──────── PROVIDED ENTRIES

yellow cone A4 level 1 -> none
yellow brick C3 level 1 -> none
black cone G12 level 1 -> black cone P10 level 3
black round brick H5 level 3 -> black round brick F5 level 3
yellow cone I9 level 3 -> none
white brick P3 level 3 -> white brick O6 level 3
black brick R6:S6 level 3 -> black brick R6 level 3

────────────────
──────── PROVIDED ENTRIES

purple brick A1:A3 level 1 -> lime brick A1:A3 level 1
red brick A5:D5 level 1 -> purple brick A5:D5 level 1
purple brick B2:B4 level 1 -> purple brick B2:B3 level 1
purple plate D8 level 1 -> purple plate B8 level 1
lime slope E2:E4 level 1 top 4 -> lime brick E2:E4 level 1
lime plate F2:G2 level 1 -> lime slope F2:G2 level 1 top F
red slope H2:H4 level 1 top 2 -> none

────────────────

What you give back must be the stretch above, starting at the line with "white brick P3" and ending at the line with "black brick R6:S6", copied exactly.

### REPLY TO THE TASK
white brick P3 level 3 -> white brick O6 level 3
black brick R6:S6 level 3 -> black brick R6 level 3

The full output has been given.